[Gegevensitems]
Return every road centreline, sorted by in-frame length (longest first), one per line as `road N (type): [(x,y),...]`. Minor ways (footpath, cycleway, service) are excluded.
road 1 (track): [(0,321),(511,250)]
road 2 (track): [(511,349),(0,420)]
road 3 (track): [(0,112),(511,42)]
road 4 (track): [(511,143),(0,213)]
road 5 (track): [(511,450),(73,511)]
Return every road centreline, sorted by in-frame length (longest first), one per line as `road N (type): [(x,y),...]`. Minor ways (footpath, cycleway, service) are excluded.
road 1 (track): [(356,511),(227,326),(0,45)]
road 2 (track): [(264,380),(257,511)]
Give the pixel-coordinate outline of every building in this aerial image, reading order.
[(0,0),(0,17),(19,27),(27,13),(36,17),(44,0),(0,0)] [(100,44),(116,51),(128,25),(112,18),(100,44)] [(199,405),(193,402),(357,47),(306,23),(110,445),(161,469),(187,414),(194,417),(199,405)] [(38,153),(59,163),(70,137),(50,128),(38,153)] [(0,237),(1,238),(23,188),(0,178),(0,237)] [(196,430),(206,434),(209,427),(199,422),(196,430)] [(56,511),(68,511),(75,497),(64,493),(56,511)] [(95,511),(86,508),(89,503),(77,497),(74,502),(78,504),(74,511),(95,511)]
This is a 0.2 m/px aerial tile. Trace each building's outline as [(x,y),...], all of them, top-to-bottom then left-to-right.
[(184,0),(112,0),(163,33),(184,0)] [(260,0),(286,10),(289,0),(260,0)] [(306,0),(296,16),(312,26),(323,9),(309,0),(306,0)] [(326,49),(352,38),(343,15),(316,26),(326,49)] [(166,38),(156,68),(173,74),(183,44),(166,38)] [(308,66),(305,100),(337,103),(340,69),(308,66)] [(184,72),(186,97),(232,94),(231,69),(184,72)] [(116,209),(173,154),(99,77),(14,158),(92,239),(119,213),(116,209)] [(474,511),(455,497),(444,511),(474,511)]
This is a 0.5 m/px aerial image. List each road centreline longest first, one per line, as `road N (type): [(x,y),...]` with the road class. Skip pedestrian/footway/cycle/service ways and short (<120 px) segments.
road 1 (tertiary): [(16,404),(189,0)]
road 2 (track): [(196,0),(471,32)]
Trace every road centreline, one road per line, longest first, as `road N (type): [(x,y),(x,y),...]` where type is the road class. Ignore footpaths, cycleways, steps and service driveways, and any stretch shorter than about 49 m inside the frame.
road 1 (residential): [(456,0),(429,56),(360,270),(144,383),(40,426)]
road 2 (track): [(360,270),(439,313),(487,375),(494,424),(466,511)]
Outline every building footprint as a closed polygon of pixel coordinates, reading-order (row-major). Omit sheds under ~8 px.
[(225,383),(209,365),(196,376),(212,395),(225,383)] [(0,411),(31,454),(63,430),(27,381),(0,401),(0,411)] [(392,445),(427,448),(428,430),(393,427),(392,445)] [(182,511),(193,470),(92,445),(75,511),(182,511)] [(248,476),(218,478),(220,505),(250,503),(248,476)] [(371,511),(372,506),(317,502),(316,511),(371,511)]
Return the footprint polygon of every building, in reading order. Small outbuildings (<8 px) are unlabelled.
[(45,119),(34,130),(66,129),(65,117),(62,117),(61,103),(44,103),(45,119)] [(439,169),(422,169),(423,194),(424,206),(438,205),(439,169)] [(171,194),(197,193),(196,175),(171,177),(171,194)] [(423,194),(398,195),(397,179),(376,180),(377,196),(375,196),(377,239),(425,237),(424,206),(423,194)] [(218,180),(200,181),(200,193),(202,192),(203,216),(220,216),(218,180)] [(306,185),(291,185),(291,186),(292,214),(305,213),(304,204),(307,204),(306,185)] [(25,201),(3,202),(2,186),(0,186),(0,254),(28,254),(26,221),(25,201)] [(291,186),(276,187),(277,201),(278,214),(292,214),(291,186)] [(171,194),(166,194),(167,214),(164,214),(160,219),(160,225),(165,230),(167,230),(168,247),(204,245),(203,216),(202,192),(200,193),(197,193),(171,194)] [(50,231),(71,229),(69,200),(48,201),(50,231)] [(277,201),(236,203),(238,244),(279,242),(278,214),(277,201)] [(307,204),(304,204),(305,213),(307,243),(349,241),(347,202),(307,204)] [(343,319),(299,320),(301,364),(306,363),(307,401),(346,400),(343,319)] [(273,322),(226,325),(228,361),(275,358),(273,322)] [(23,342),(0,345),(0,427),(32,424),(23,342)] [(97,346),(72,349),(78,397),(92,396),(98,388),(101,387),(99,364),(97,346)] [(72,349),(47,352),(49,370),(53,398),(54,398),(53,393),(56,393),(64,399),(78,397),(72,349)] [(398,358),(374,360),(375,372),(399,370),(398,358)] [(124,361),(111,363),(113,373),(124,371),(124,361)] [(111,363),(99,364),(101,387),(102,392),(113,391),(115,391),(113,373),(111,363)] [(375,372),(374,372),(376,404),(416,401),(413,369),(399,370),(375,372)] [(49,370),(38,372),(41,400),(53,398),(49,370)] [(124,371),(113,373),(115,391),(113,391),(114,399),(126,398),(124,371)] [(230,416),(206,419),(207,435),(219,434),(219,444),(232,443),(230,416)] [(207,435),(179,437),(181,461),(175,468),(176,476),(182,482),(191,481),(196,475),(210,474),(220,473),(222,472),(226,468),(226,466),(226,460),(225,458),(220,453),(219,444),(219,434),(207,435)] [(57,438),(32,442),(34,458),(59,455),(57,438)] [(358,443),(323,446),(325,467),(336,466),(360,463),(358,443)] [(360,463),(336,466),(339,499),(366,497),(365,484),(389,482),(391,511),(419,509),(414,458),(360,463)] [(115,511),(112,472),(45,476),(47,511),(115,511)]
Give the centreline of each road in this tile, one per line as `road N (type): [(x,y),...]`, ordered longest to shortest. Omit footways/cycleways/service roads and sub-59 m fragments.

==

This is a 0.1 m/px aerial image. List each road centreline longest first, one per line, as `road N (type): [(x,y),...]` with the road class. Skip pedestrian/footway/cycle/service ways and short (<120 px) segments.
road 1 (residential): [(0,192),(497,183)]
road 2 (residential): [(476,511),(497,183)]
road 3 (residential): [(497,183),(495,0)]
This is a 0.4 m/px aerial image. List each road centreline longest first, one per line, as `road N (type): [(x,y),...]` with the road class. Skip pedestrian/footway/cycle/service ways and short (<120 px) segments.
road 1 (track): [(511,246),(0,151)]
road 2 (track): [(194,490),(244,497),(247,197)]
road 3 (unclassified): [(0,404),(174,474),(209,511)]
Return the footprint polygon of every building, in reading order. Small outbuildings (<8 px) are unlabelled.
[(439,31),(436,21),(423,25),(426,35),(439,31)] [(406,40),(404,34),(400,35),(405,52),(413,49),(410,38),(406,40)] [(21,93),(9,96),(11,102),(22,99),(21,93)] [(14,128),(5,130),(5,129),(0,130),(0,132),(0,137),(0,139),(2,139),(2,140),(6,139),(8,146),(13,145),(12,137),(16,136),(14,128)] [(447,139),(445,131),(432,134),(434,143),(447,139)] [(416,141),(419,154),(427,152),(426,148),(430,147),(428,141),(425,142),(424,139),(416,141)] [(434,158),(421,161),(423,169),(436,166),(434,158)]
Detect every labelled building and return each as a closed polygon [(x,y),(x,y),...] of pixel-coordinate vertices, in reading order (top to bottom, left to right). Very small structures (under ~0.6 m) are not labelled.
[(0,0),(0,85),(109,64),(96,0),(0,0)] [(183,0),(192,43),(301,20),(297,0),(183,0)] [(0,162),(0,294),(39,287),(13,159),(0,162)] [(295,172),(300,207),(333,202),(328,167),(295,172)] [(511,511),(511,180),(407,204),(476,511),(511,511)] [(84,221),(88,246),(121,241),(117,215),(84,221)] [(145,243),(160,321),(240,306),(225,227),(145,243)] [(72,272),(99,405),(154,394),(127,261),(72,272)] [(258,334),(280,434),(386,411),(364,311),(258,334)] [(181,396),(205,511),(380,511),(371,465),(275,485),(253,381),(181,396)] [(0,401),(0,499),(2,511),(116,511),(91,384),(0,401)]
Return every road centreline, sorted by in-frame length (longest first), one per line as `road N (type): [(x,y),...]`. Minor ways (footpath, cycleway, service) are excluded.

OPDRACHT: Schrijf het deel van de records hierboven letterlijk over dat begint bij de regel met "This is a 0.1" en eindigt bij de regel met "road 3 (residential): [(497,183),(495,0)]", beide regels inbegrepen.

VOLLEDIG ANTWOORD:
This is a 0.1 m/px aerial image. List each road centreline longest first, one per line, as `road N (type): [(x,y),...]` with the road class. Skip pedestrian/footway/cycle/service ways and short (<120 px) segments.
road 1 (residential): [(0,192),(497,183)]
road 2 (residential): [(476,511),(497,183)]
road 3 (residential): [(497,183),(495,0)]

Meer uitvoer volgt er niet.